**Description of the task:**
Please repeat every entry exactly as given, apart from dropping the images.

**Stored data:**
·····

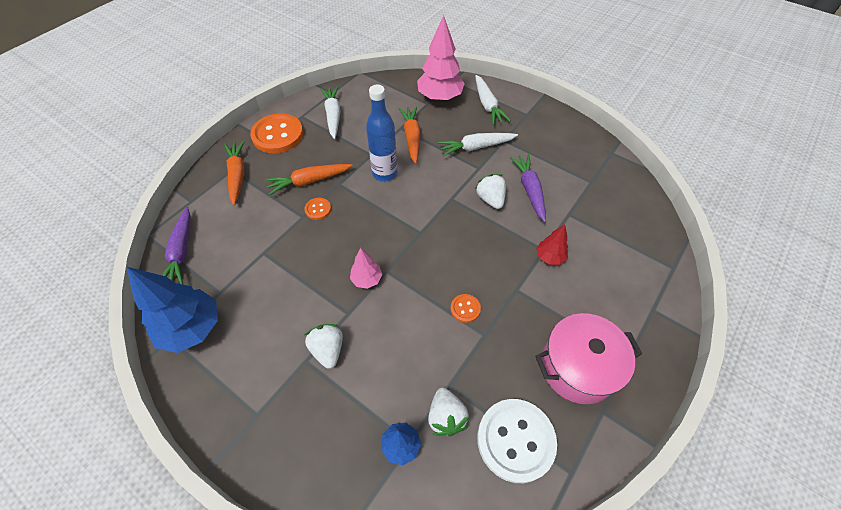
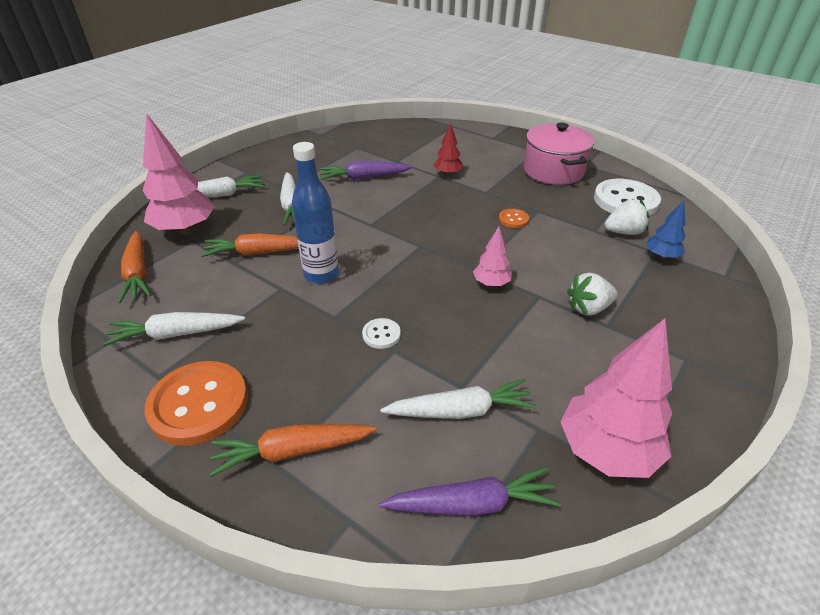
camera: 90 degrees left, 15 degrees down
(192, 328) = (607, 450): blue tree -> pink tree
(244, 250) = (460, 411): none -> white carrot
(309, 181) = (324, 349): orange carrot -> orange carrot (138, 273)
(318, 209) = (381, 334): orange button -> white button
(490, 199) = (374, 200): white strawberry -> none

·····

**Task answer:**
camera: 90 degrees left, 15 degrees down
(192, 328) = (607, 450): blue tree -> pink tree
(244, 250) = (460, 411): none -> white carrot
(309, 181) = (324, 349): orange carrot -> orange carrot (138, 273)
(318, 209) = (381, 334): orange button -> white button
(490, 199) = (374, 200): white strawberry -> none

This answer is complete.